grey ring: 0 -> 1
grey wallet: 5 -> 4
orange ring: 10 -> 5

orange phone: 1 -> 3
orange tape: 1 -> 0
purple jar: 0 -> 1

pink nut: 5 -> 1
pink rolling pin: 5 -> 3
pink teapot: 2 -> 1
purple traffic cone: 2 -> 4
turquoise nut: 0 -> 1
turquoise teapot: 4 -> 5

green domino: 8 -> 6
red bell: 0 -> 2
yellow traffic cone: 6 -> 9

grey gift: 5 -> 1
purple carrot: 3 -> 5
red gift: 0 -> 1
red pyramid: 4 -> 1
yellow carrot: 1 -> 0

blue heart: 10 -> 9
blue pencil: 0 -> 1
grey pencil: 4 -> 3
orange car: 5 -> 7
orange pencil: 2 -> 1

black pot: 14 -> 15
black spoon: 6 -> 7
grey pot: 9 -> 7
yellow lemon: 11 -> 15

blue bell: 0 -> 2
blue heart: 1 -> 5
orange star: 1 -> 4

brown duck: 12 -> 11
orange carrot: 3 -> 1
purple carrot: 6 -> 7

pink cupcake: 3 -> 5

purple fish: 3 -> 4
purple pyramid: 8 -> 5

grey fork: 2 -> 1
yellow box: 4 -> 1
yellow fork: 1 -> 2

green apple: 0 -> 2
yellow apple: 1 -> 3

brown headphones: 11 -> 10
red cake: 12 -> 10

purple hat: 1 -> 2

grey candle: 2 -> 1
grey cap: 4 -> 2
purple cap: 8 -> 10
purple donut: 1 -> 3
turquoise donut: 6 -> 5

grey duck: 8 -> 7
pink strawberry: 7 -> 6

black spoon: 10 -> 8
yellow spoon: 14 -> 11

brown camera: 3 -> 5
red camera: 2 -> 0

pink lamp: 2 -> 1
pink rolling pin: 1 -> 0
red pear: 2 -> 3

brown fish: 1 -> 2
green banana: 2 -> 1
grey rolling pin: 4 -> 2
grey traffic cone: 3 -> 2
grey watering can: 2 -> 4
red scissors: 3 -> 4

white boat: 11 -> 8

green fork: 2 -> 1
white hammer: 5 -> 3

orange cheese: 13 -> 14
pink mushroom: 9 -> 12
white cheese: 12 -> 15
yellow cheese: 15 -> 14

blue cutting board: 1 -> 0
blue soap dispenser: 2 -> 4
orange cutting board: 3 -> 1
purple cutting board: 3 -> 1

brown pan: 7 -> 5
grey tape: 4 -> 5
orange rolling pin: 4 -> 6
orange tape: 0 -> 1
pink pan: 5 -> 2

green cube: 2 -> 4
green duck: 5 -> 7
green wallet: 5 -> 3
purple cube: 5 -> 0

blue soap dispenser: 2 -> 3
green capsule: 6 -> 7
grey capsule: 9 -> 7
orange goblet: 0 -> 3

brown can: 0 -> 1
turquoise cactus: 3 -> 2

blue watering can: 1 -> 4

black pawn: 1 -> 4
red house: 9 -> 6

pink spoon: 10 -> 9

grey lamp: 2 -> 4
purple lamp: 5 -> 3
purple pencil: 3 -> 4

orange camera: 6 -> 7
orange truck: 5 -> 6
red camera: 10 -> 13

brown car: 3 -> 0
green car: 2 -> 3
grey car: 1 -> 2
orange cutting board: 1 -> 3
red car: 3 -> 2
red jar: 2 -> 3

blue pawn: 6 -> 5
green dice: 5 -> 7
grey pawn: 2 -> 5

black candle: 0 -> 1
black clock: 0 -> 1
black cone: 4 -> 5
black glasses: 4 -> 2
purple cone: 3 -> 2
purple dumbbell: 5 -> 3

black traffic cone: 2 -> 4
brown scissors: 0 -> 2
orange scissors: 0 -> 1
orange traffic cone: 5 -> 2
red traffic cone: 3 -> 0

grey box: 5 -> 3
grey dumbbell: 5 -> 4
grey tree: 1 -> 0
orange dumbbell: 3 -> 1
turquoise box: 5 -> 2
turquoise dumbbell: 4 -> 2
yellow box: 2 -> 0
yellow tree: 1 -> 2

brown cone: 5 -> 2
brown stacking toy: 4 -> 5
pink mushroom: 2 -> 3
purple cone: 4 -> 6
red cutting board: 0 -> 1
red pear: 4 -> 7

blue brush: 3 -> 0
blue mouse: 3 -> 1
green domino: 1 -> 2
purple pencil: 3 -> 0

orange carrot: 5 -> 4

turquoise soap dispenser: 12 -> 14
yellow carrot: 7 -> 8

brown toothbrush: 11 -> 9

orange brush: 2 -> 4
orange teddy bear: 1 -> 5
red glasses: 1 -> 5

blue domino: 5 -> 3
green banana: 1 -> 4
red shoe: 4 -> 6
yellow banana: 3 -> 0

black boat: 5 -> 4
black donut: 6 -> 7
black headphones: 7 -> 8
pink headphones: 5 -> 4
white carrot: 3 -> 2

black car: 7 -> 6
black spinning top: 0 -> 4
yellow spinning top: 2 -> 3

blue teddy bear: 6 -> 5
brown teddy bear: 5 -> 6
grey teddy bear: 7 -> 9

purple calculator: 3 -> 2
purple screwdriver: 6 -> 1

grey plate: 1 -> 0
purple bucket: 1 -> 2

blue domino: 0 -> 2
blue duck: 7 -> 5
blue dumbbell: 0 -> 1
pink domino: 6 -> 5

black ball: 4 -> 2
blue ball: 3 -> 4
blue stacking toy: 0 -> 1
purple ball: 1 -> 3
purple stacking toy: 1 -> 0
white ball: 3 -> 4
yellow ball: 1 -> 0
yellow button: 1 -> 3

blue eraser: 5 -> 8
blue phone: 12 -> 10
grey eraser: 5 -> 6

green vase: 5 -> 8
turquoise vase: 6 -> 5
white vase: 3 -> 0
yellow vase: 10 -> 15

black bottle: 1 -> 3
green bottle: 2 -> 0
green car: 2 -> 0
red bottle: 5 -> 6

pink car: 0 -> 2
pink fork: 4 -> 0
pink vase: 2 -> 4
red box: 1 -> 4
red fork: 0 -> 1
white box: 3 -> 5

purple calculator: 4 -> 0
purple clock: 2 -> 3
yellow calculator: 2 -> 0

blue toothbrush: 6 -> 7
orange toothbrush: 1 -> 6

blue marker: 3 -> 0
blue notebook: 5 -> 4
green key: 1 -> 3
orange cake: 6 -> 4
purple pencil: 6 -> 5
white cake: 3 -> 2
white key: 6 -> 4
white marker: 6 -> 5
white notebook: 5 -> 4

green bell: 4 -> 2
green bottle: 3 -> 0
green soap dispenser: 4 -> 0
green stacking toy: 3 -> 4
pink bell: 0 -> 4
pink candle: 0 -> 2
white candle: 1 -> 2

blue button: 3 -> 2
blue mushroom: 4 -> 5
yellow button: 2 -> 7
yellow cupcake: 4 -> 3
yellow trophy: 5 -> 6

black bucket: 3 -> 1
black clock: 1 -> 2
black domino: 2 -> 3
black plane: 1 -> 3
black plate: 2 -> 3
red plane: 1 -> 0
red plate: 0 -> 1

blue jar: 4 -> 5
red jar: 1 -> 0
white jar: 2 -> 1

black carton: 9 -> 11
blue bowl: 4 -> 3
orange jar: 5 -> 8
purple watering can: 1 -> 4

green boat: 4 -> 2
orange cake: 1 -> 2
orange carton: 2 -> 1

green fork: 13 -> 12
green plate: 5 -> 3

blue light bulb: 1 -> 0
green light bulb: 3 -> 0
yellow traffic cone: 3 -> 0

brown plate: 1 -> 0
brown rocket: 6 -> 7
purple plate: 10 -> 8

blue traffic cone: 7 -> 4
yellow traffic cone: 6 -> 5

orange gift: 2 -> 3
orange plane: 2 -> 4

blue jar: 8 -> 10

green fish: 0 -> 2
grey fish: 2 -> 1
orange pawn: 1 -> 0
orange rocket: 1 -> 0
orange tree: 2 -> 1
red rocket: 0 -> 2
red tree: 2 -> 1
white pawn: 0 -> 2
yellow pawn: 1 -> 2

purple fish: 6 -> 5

────────────────────

§ **Task**
Copy only this part of the entries above: the line with "purple hat: 1 -> 2", the line with "yellow carrot: 7 -> 8", and the lines between, all exactly as written.

§ **Answer space**
purple hat: 1 -> 2

grey candle: 2 -> 1
grey cap: 4 -> 2
purple cap: 8 -> 10
purple donut: 1 -> 3
turquoise donut: 6 -> 5

grey duck: 8 -> 7
pink strawberry: 7 -> 6

black spoon: 10 -> 8
yellow spoon: 14 -> 11

brown camera: 3 -> 5
red camera: 2 -> 0

pink lamp: 2 -> 1
pink rolling pin: 1 -> 0
red pear: 2 -> 3

brown fish: 1 -> 2
green banana: 2 -> 1
grey rolling pin: 4 -> 2
grey traffic cone: 3 -> 2
grey watering can: 2 -> 4
red scissors: 3 -> 4

white boat: 11 -> 8

green fork: 2 -> 1
white hammer: 5 -> 3

orange cheese: 13 -> 14
pink mushroom: 9 -> 12
white cheese: 12 -> 15
yellow cheese: 15 -> 14

blue cutting board: 1 -> 0
blue soap dispenser: 2 -> 4
orange cutting board: 3 -> 1
purple cutting board: 3 -> 1

brown pan: 7 -> 5
grey tape: 4 -> 5
orange rolling pin: 4 -> 6
orange tape: 0 -> 1
pink pan: 5 -> 2

green cube: 2 -> 4
green duck: 5 -> 7
green wallet: 5 -> 3
purple cube: 5 -> 0

blue soap dispenser: 2 -> 3
green capsule: 6 -> 7
grey capsule: 9 -> 7
orange goblet: 0 -> 3

brown can: 0 -> 1
turquoise cactus: 3 -> 2

blue watering can: 1 -> 4

black pawn: 1 -> 4
red house: 9 -> 6

pink spoon: 10 -> 9

grey lamp: 2 -> 4
purple lamp: 5 -> 3
purple pencil: 3 -> 4

orange camera: 6 -> 7
orange truck: 5 -> 6
red camera: 10 -> 13

brown car: 3 -> 0
green car: 2 -> 3
grey car: 1 -> 2
orange cutting board: 1 -> 3
red car: 3 -> 2
red jar: 2 -> 3

blue pawn: 6 -> 5
green dice: 5 -> 7
grey pawn: 2 -> 5

black candle: 0 -> 1
black clock: 0 -> 1
black cone: 4 -> 5
black glasses: 4 -> 2
purple cone: 3 -> 2
purple dumbbell: 5 -> 3

black traffic cone: 2 -> 4
brown scissors: 0 -> 2
orange scissors: 0 -> 1
orange traffic cone: 5 -> 2
red traffic cone: 3 -> 0

grey box: 5 -> 3
grey dumbbell: 5 -> 4
grey tree: 1 -> 0
orange dumbbell: 3 -> 1
turquoise box: 5 -> 2
turquoise dumbbell: 4 -> 2
yellow box: 2 -> 0
yellow tree: 1 -> 2

brown cone: 5 -> 2
brown stacking toy: 4 -> 5
pink mushroom: 2 -> 3
purple cone: 4 -> 6
red cutting board: 0 -> 1
red pear: 4 -> 7

blue brush: 3 -> 0
blue mouse: 3 -> 1
green domino: 1 -> 2
purple pencil: 3 -> 0

orange carrot: 5 -> 4

turquoise soap dispenser: 12 -> 14
yellow carrot: 7 -> 8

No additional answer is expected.